- About this task -
In the listing below, find the line holding "pallet: (186, 172)" and the line holding "pallet: (490, 769) -> (292, 446), turned 90". Write out those two lines and all lines between, exactly, and nothing more.

- Dataset records -
■ ■ ■ ■ ■ ■ ■

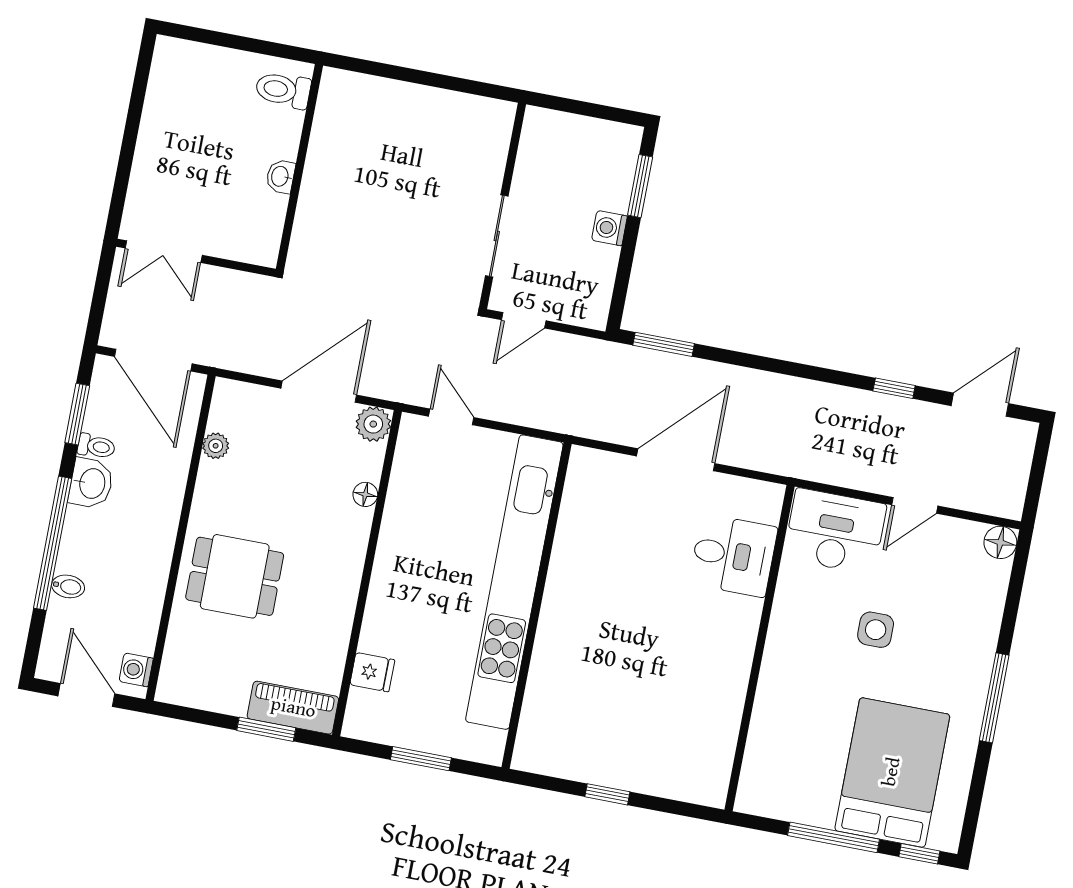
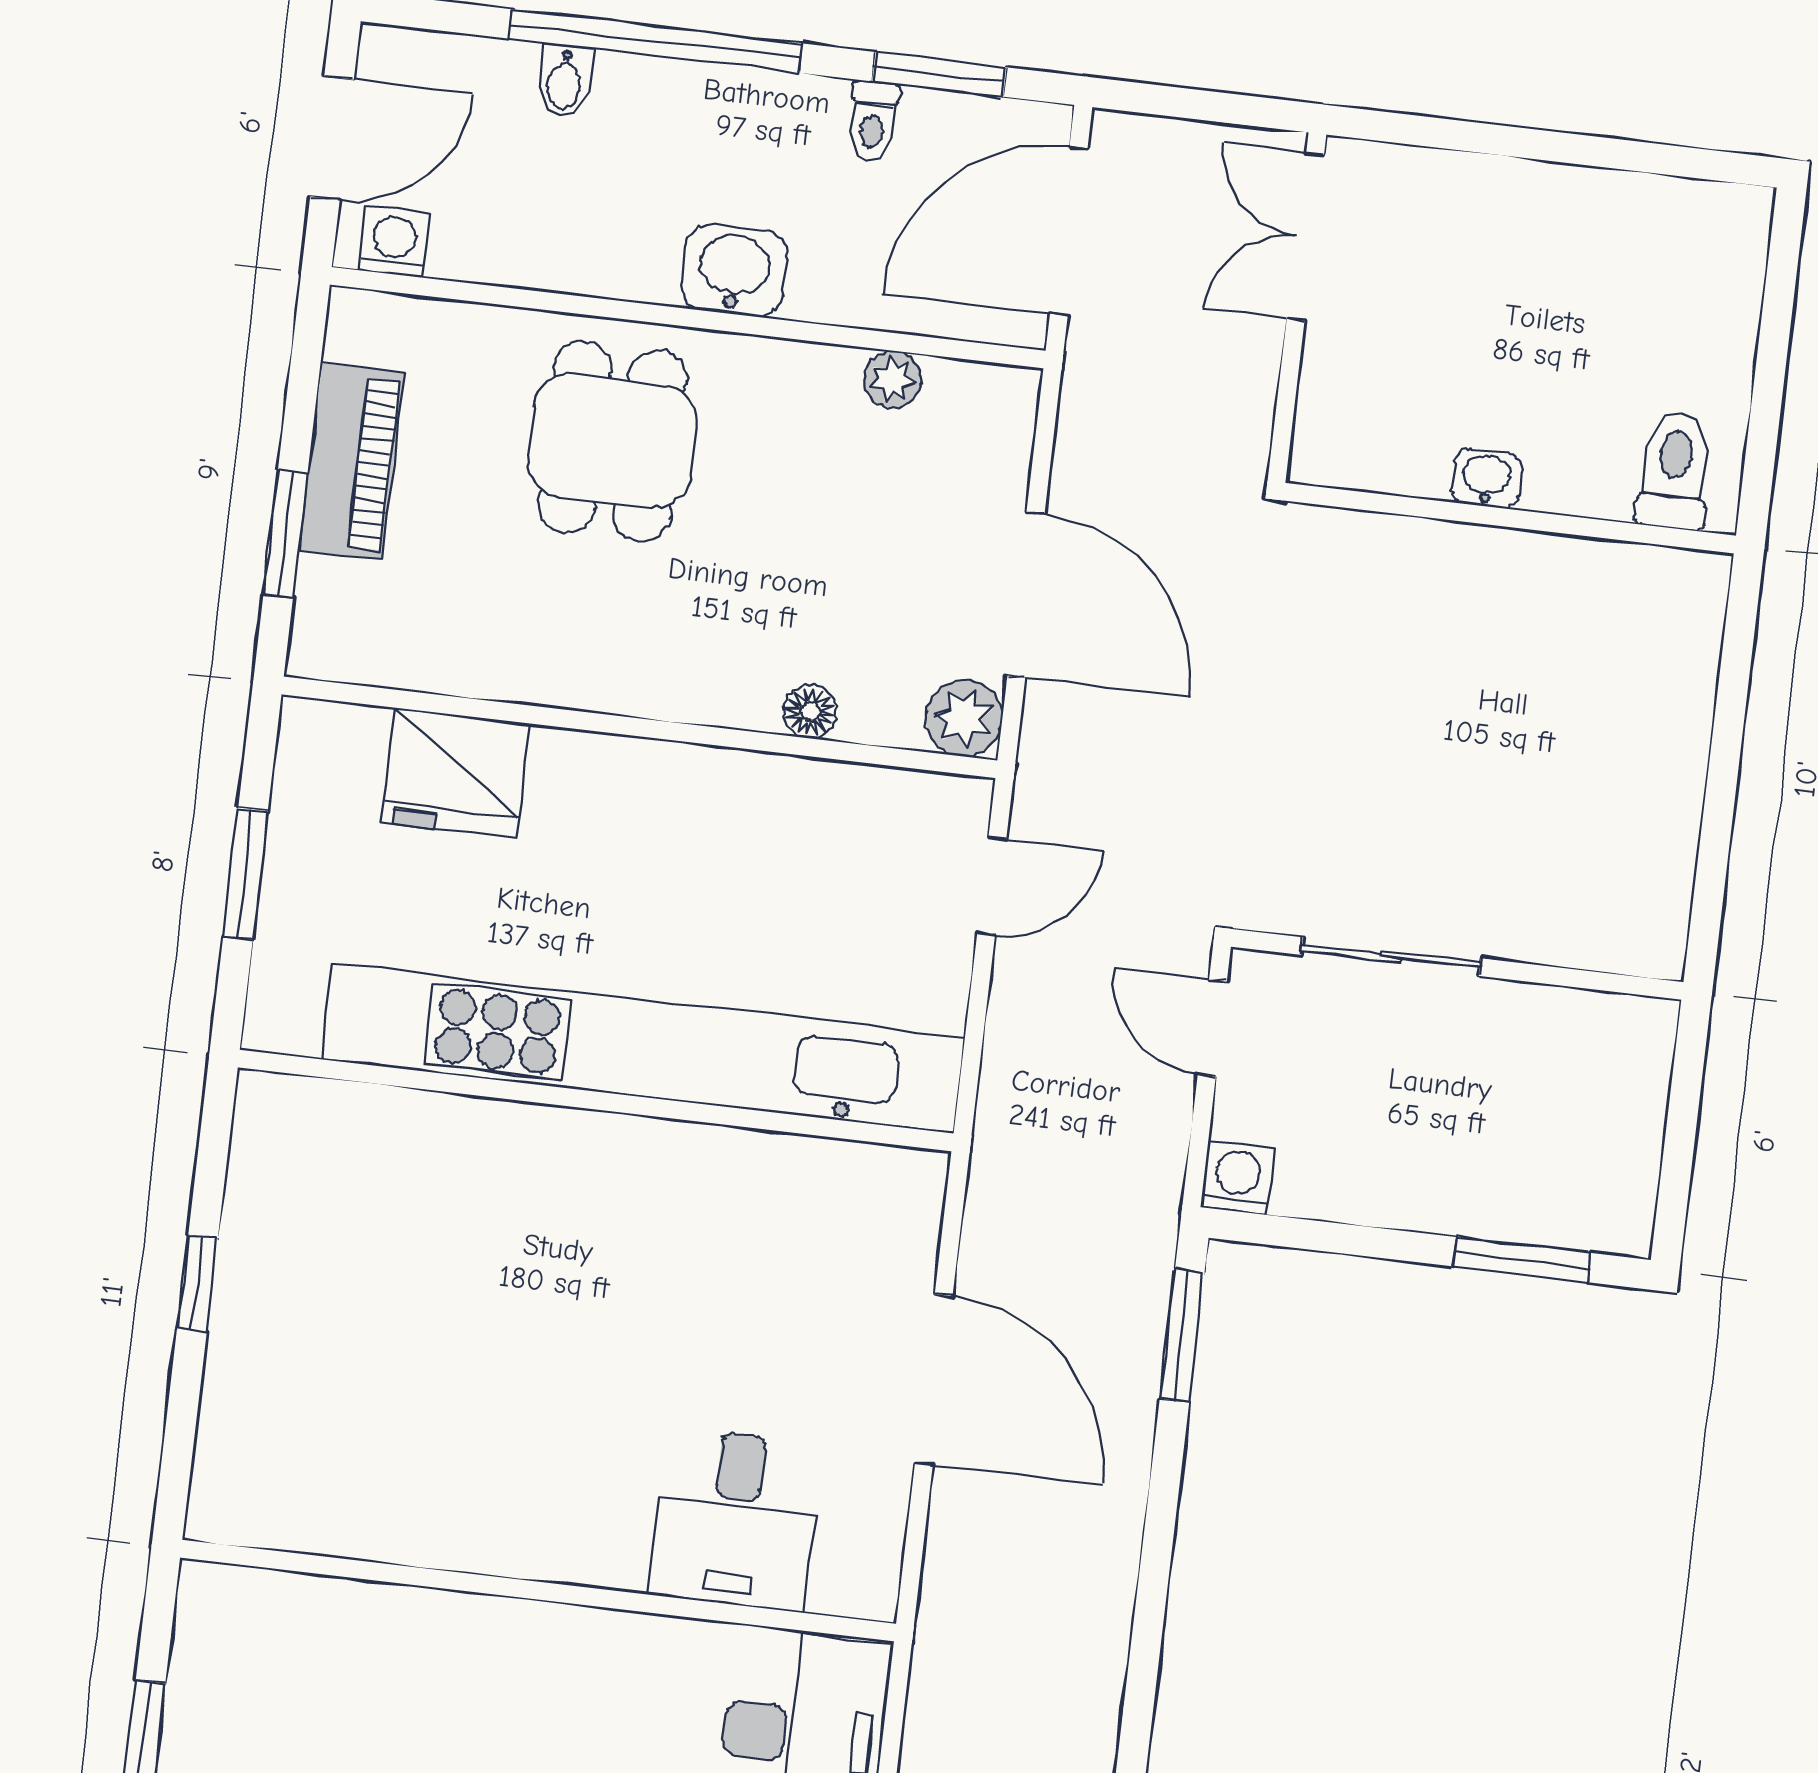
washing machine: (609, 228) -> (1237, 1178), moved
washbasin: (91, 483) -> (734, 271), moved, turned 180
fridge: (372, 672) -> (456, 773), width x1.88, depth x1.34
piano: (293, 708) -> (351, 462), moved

■ ■ ■ ■ ■ ■ ■

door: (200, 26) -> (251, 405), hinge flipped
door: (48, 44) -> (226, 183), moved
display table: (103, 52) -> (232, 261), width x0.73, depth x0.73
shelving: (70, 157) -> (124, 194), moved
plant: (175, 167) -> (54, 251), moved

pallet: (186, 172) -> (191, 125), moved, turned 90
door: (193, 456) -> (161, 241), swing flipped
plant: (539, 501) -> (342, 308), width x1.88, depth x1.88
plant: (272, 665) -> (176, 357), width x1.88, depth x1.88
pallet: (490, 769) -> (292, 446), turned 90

■ ■ ■ ■ ■ ■ ■

- Task result -
pallet: (186, 172) -> (191, 125), moved, turned 90
door: (193, 456) -> (161, 241), swing flipped
plant: (539, 501) -> (342, 308), width x1.88, depth x1.88
plant: (272, 665) -> (176, 357), width x1.88, depth x1.88
pallet: (490, 769) -> (292, 446), turned 90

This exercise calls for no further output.